*Source information*:
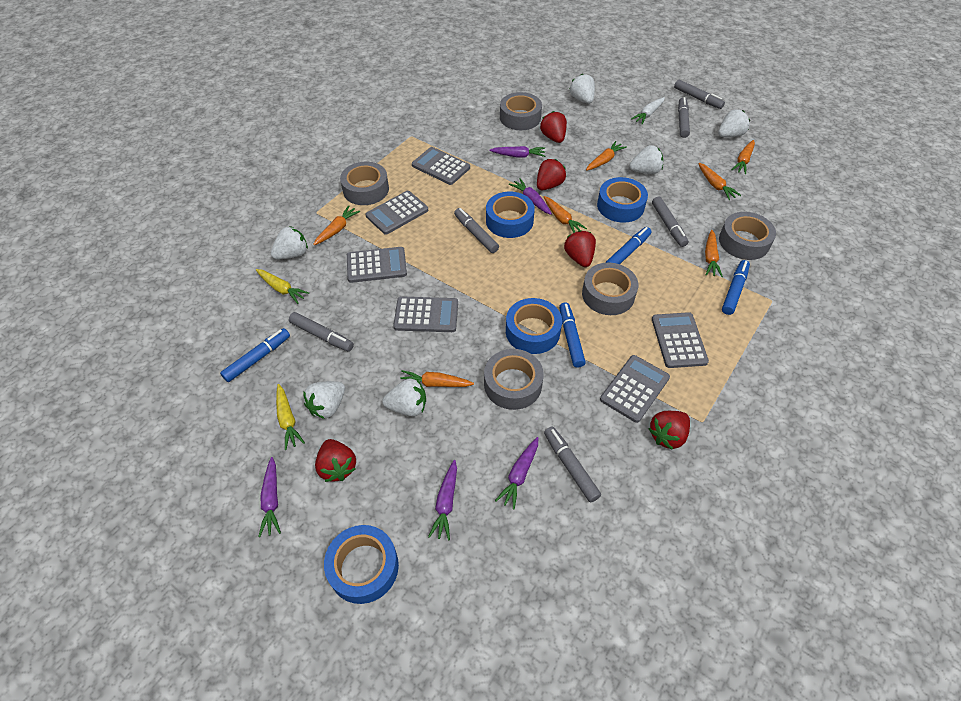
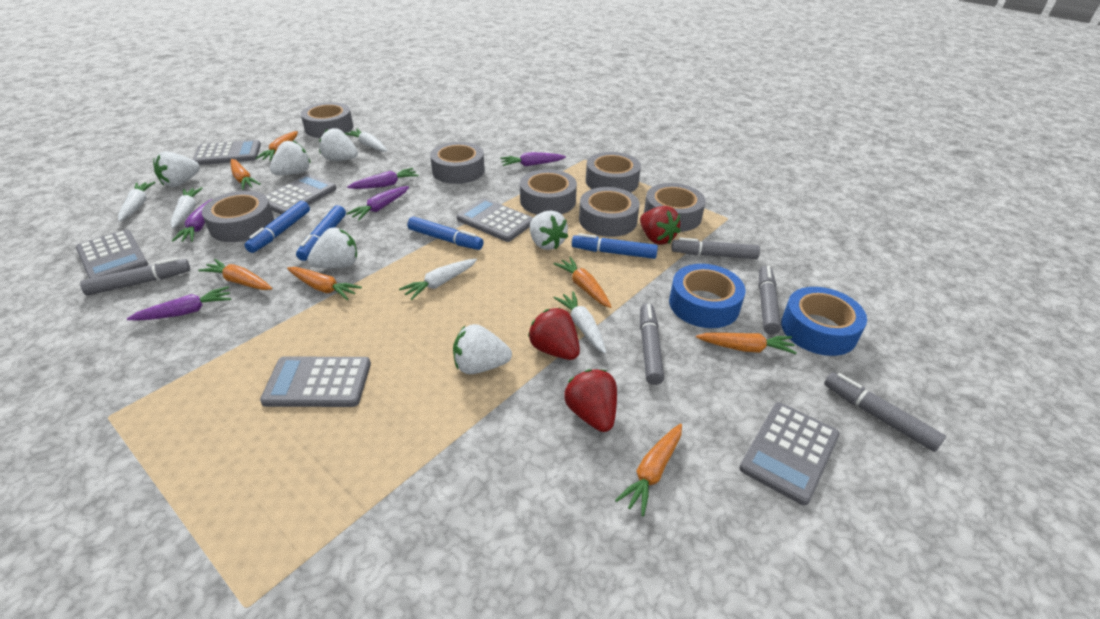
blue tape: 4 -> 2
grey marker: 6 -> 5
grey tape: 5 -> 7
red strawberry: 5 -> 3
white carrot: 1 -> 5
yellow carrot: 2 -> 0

*Problem requirements*: Make an exact copy of the lines running from the one with "grey marker: 6 -> 5" to the last line of the listing, including both ends.

*Output*:
grey marker: 6 -> 5
grey tape: 5 -> 7
red strawberry: 5 -> 3
white carrot: 1 -> 5
yellow carrot: 2 -> 0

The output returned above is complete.